====== Collected material ======
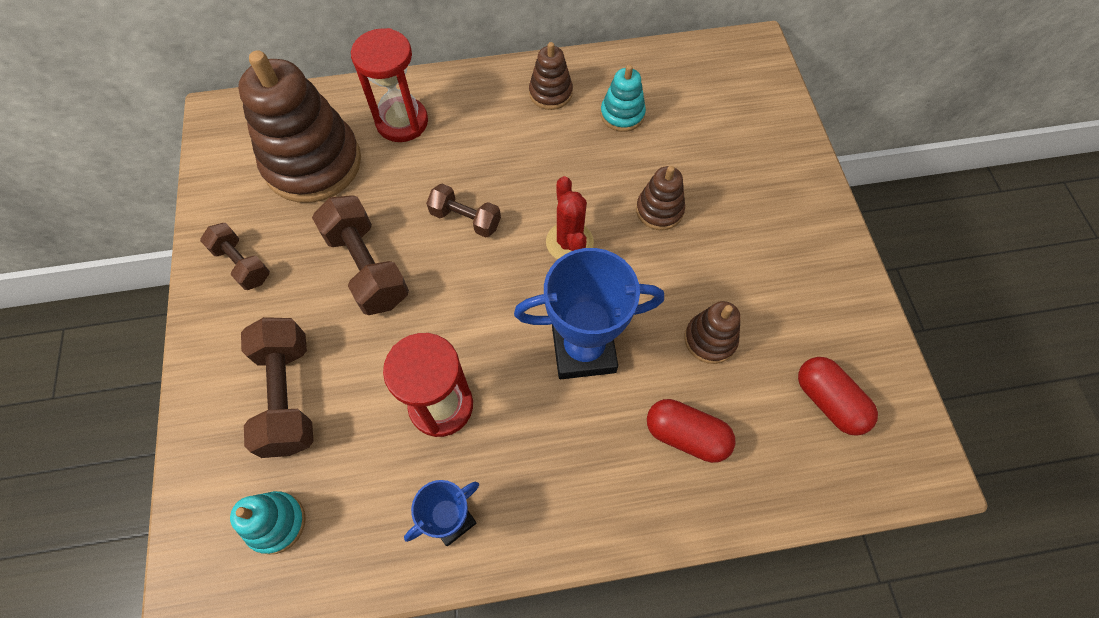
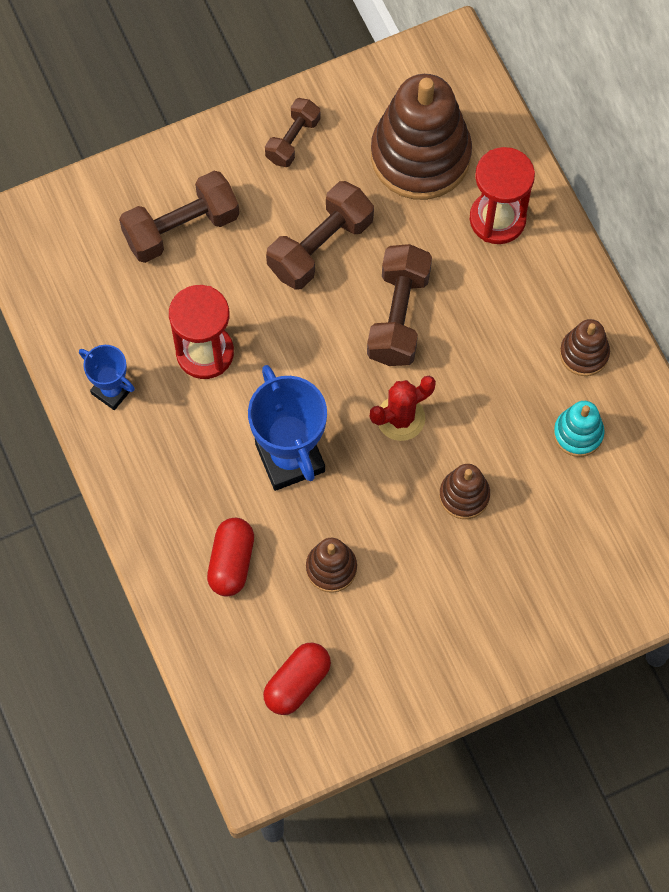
camera: 75 degrees right, 5 degrees up
(276, 523) = (77, 261): turquoise stacking toy -> none
(465, 219) = (398, 316): brown dumbbell -> brown dumbbell, size x1.63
======
Problem details |
Output the listing exactly, pictures excluded.

Exercise response |
camera: 75 degrees right, 5 degrees up
(276, 523) = (77, 261): turquoise stacking toy -> none
(465, 219) = (398, 316): brown dumbbell -> brown dumbbell, size x1.63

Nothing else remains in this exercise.